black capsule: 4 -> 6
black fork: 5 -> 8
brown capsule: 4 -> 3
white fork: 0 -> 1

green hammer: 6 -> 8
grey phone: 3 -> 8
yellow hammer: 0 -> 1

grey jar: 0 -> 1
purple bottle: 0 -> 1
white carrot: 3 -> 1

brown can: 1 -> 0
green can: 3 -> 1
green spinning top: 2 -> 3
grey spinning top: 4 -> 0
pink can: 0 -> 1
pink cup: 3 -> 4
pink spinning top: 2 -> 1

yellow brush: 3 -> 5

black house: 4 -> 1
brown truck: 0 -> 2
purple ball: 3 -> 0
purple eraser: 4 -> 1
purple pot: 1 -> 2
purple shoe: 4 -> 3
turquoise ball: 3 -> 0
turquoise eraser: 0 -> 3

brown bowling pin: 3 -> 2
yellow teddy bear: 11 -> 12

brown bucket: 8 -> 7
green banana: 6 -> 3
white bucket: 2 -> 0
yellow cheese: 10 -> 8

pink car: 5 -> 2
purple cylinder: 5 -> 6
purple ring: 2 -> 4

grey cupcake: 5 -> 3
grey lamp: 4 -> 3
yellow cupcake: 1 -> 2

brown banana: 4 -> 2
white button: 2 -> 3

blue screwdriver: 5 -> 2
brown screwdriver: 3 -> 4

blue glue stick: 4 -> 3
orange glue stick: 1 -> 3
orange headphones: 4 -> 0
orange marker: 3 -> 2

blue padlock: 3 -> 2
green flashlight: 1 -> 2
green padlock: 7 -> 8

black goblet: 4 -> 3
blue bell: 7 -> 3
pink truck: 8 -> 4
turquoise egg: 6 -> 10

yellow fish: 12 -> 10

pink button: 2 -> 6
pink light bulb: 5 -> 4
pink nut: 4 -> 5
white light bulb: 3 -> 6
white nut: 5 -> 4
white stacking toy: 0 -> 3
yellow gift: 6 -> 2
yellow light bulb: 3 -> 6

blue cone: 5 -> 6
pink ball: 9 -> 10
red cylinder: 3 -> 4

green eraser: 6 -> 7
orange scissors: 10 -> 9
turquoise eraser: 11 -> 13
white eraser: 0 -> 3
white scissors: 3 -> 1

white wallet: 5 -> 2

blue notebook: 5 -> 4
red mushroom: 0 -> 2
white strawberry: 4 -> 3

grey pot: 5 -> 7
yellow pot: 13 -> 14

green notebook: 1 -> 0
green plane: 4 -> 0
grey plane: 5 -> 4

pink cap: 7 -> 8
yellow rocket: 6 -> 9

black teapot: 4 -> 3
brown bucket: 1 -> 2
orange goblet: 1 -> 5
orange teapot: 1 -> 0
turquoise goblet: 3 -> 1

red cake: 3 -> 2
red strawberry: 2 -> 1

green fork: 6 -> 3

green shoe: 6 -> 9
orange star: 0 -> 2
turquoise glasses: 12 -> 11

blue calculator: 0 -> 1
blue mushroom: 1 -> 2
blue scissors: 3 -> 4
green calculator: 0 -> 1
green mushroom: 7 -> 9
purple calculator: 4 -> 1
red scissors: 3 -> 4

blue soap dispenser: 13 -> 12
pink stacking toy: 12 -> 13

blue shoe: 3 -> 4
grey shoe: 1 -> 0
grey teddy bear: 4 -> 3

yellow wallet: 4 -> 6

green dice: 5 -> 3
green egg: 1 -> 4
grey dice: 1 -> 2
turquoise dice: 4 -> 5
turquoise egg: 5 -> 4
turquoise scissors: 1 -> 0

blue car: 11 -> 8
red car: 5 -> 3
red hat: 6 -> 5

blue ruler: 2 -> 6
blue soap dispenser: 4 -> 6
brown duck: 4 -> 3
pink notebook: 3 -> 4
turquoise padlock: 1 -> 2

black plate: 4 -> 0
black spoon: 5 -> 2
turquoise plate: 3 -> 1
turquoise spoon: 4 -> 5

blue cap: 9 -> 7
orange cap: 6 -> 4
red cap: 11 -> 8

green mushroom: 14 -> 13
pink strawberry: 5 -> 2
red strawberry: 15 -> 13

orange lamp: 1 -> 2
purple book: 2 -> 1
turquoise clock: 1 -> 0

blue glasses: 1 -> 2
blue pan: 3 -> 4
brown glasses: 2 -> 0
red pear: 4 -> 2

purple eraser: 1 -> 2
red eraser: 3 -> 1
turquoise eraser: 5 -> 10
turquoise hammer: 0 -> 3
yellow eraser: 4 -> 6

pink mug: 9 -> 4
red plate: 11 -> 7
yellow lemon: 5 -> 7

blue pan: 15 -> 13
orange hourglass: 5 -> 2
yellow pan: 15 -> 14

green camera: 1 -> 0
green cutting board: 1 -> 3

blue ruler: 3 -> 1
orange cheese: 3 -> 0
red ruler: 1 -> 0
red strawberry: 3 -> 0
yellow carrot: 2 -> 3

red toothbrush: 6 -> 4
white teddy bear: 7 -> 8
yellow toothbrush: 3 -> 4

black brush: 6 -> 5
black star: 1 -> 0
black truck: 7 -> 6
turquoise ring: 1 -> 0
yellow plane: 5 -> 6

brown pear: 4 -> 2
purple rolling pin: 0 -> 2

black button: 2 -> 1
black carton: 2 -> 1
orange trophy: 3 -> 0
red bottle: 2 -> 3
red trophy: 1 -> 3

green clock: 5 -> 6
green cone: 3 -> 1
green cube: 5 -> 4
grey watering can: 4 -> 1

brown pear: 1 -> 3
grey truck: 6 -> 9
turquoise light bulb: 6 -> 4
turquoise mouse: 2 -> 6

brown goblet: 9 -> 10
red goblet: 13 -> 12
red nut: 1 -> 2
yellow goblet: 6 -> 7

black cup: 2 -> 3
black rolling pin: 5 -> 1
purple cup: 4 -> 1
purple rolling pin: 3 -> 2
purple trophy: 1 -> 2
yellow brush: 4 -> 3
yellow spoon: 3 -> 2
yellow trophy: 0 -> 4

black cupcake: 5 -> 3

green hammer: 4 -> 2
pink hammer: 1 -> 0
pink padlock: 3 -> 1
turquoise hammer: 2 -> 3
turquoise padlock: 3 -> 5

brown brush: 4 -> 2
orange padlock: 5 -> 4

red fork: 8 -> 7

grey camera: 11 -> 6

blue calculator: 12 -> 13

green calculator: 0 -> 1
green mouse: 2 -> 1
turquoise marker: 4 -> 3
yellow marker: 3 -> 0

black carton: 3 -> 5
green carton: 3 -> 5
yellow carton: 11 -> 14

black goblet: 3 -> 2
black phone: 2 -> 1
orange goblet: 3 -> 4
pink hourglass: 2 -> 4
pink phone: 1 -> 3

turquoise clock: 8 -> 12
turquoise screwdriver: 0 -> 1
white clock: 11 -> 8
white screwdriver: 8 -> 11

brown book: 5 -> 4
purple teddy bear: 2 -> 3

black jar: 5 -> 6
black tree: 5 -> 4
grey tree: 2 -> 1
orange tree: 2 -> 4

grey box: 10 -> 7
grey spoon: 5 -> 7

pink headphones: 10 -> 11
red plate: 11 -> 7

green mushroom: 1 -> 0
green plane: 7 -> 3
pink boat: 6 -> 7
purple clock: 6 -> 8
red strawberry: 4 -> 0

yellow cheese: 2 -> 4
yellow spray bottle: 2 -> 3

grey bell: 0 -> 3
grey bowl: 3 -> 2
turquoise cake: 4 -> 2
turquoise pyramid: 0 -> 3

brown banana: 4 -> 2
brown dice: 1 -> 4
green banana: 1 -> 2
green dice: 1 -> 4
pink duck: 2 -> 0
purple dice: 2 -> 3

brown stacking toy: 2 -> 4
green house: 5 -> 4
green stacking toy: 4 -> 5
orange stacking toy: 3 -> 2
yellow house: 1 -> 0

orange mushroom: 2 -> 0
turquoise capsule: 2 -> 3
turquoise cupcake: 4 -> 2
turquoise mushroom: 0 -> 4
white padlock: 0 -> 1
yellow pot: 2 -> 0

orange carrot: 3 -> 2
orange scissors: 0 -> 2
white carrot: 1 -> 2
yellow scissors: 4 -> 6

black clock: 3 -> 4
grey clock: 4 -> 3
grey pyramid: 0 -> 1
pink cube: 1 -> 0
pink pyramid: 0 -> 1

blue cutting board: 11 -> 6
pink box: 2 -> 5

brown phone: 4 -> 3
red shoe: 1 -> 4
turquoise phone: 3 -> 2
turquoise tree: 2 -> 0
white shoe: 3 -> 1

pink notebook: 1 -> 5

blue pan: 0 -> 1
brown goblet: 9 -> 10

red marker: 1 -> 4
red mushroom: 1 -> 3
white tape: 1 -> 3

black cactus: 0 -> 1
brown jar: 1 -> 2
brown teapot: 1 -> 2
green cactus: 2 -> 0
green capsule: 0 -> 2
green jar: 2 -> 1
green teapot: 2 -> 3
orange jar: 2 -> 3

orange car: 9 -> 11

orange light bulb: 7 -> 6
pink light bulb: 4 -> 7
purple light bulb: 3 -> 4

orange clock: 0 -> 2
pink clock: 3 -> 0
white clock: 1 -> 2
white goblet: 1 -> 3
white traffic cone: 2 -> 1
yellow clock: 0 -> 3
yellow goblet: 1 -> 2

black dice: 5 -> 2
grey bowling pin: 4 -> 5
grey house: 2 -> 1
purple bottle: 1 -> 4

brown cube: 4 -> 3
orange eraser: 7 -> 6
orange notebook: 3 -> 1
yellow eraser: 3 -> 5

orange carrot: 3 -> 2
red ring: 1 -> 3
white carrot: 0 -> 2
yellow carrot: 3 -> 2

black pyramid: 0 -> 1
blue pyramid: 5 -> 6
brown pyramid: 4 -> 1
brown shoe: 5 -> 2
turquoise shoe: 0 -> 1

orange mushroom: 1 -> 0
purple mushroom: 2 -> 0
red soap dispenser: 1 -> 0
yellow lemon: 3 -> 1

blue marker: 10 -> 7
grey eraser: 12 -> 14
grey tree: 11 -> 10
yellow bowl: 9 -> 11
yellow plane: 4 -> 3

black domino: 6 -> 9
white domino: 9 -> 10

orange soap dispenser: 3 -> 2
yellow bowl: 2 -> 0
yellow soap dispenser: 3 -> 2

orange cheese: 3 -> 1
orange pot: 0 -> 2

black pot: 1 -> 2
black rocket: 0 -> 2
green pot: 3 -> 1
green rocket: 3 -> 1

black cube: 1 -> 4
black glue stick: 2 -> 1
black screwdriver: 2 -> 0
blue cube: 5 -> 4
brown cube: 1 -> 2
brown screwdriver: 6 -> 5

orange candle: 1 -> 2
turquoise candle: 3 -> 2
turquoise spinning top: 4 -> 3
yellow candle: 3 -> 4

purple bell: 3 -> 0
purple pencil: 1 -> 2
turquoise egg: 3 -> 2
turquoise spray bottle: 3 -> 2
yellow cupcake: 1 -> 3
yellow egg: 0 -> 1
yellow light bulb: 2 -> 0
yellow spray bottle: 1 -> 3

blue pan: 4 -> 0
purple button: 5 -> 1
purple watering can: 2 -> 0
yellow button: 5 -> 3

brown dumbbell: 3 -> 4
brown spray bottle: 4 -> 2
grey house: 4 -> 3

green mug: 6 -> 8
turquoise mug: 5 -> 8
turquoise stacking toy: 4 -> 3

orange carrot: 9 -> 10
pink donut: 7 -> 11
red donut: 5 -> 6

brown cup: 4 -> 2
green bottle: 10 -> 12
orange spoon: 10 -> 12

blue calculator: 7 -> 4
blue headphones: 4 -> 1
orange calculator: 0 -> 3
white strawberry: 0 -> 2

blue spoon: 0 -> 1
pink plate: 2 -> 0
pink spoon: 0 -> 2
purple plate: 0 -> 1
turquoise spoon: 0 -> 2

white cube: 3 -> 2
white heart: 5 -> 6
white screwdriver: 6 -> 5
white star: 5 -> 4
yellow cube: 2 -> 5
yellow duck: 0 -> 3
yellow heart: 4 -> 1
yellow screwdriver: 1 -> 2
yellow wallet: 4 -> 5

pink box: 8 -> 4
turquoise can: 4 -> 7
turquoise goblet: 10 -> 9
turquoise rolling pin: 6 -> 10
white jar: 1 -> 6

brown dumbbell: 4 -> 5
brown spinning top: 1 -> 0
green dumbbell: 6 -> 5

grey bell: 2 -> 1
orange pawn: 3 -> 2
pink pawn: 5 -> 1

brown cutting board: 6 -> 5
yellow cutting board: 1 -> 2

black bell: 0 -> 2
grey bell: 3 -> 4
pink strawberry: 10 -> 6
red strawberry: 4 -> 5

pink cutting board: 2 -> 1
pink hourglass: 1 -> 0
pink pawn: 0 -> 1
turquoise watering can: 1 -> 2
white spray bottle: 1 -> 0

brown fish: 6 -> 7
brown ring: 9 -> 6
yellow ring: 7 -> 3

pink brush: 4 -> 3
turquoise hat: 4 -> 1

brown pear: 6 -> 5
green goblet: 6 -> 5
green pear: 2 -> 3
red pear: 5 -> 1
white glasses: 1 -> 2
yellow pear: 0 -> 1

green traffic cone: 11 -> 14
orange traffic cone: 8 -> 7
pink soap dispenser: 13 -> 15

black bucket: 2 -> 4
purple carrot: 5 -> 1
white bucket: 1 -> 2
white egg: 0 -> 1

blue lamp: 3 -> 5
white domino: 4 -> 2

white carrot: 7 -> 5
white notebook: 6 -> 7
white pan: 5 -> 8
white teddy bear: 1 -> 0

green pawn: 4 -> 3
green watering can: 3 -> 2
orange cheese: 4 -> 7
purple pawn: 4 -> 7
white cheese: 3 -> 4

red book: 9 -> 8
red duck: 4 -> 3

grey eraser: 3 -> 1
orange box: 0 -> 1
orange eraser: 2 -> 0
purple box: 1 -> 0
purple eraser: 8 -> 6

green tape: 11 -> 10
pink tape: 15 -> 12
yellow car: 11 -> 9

============================================================

▸ PROBLEM:
Return exactly, and only, the lines above starting at the line that contains "white jar: 1 -> 6" and ending at the line that contains "green pear: 2 -> 3".

▸ EXERCISE RESULT:
white jar: 1 -> 6

brown dumbbell: 4 -> 5
brown spinning top: 1 -> 0
green dumbbell: 6 -> 5

grey bell: 2 -> 1
orange pawn: 3 -> 2
pink pawn: 5 -> 1

brown cutting board: 6 -> 5
yellow cutting board: 1 -> 2

black bell: 0 -> 2
grey bell: 3 -> 4
pink strawberry: 10 -> 6
red strawberry: 4 -> 5

pink cutting board: 2 -> 1
pink hourglass: 1 -> 0
pink pawn: 0 -> 1
turquoise watering can: 1 -> 2
white spray bottle: 1 -> 0

brown fish: 6 -> 7
brown ring: 9 -> 6
yellow ring: 7 -> 3

pink brush: 4 -> 3
turquoise hat: 4 -> 1

brown pear: 6 -> 5
green goblet: 6 -> 5
green pear: 2 -> 3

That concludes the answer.